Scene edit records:
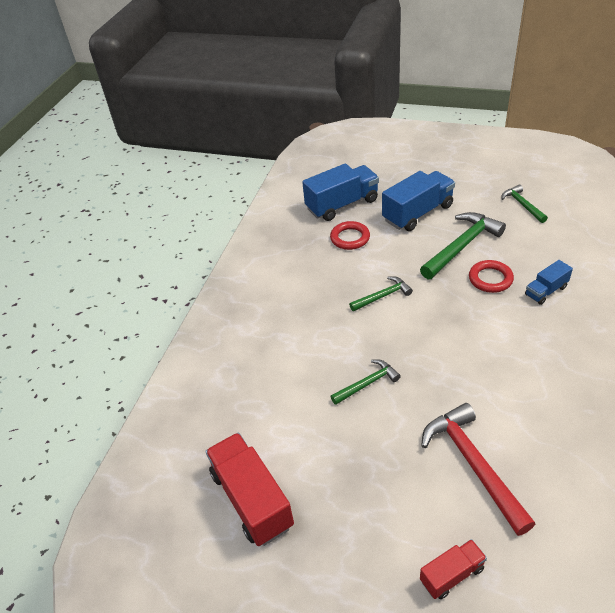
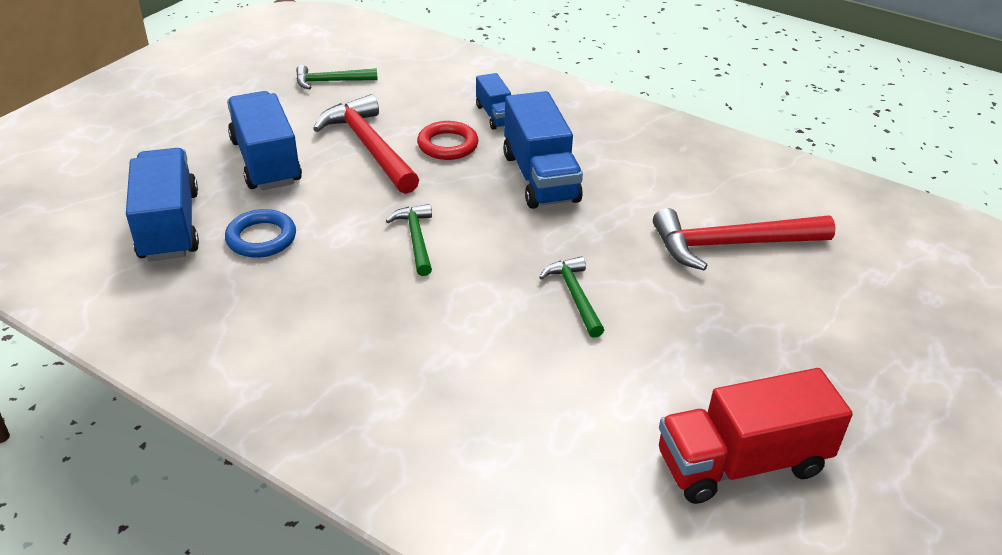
camera: 80 degrees left, 5 degrees down
red ring [330,221,370,250] -> blue ring [225,209,296,258]
green hammer [420,212,506,279] -> red hammer [313,94,419,194]
red truck [420,539,487,599] -> none
none -> blue truck [503,91,583,209]

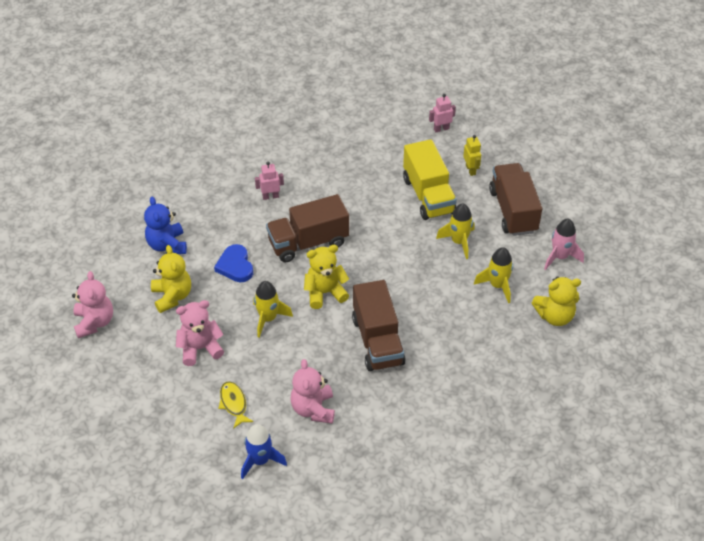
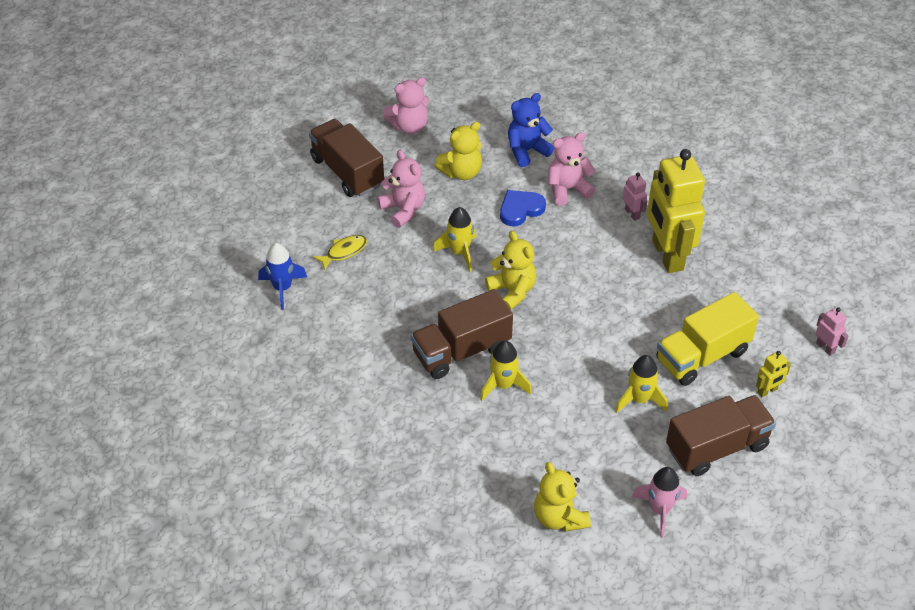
camera: 75 degrees right, 0 degrees up
brown truck [266,194,349,263] -> brown truck moved to [309,119,384,197]
pink teddy bear [290,359,335,424] -> pink teddy bear moved to [548,132,596,206]
yellow rocket [474,247,513,303] -> yellow rocket moved to [480,341,532,401]
none -> yellow robot [647,149,705,273]

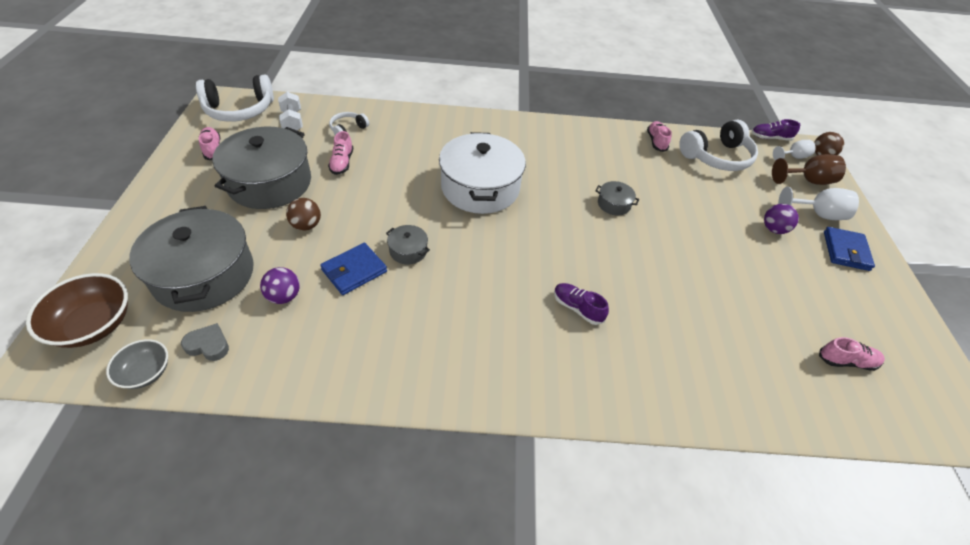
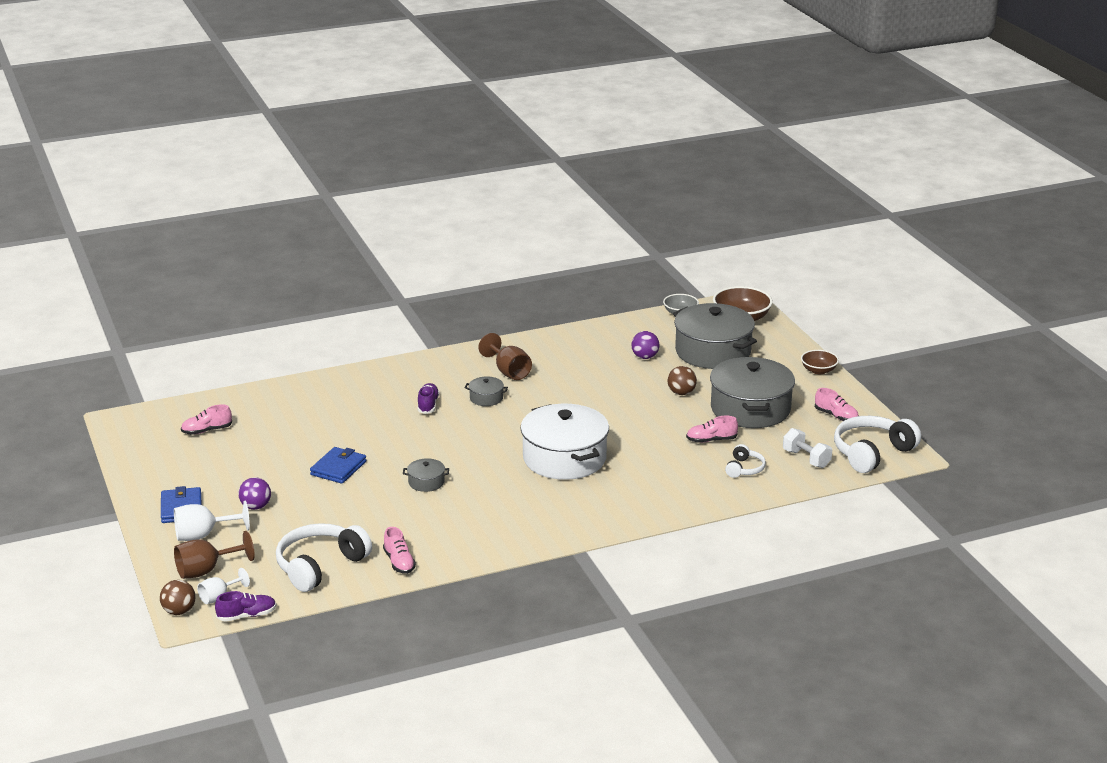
camera: 160 degrees right, 20 degrees down
grey heart [181,323,229,361] -> none
blue wallet [320,243,387,295] -> blue wallet moved to [310,447,366,484]
pink shoe [328,131,353,175] -> pink shoe turned 75 degrees counterclockwise [686,416,738,443]
grey pot [386,225,430,264] -> grey pot moved to [465,376,508,406]
purple shoe [554,283,609,325] -> purple shoe turned 105 degrees counterclockwise [418,383,440,414]
none -> brown goblet [479,333,532,380]
none -> brown bowl [801,350,839,374]

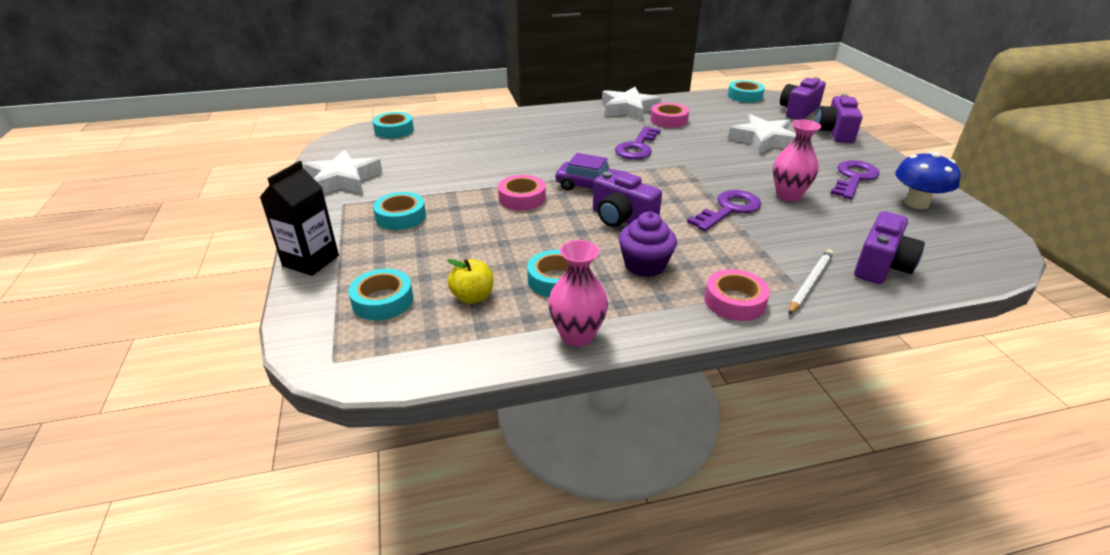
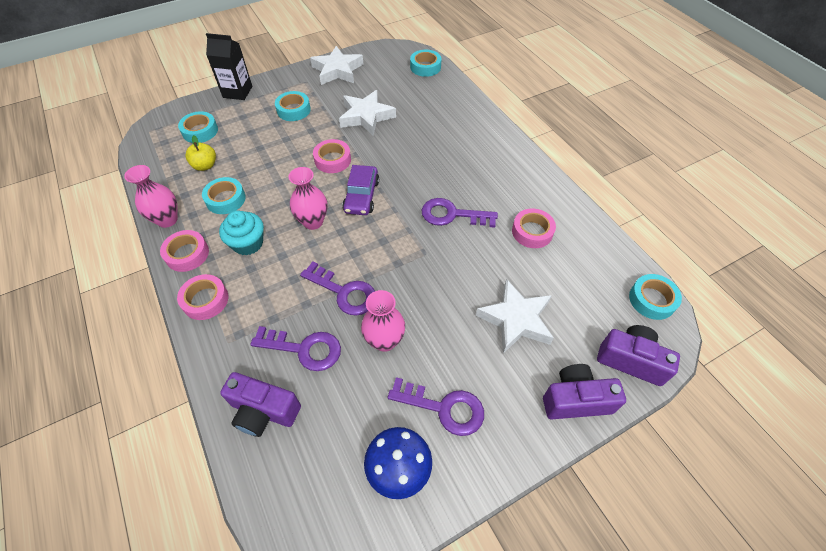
camera: 75 degrees right, 20 degrees up
purple camera [593,171,662,227] -> pink vase [289,167,328,230]
white star [602,87,661,120] -> white star moved to [339,90,396,135]
purple cupcake [619,212,677,277] -> turquoise cupcake [219,210,264,256]
white pencil [788,249,833,315] -> none
none -> pink tape [160,230,209,272]
none -> purple key [250,326,341,371]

## TO DO
Skip the pictures and transcribe the rest of the records exactly.

## REPLY
camera: 80 degrees left, 5 degrees down
red ring [330,221,370,250] -> blue ring [225,209,296,258]
green hammer [420,212,506,279] -> red hammer [313,94,419,194]
red truck [420,539,487,599] -> none
none -> blue truck [503,91,583,209]

camera: 75 degrees right, 0 degrees up
brown truck [266,194,349,263] -> brown truck moved to [309,119,384,197]
pink teddy bear [290,359,335,424] -> pink teddy bear moved to [548,132,596,206]
yellow rocket [474,247,513,303] -> yellow rocket moved to [480,341,532,401]
none -> yellow robot [647,149,705,273]

camera: 160 degrees right, 20 degrees down
grey heart [181,323,229,361] -> none
blue wallet [320,243,387,295] -> blue wallet moved to [310,447,366,484]
pink shoe [328,131,353,175] -> pink shoe turned 75 degrees counterclockwise [686,416,738,443]
grey pot [386,225,430,264] -> grey pot moved to [465,376,508,406]
purple shoe [554,283,609,325] -> purple shoe turned 105 degrees counterclockwise [418,383,440,414]
none -> brown goblet [479,333,532,380]
none -> brown bowl [801,350,839,374]

camera: 75 degrees right, 20 degrees up
purple camera [593,171,662,227] -> pink vase [289,167,328,230]
white star [602,87,661,120] -> white star moved to [339,90,396,135]
purple cupcake [619,212,677,277] -> turquoise cupcake [219,210,264,256]
white pencil [788,249,833,315] -> none
none -> pink tape [160,230,209,272]
none -> purple key [250,326,341,371]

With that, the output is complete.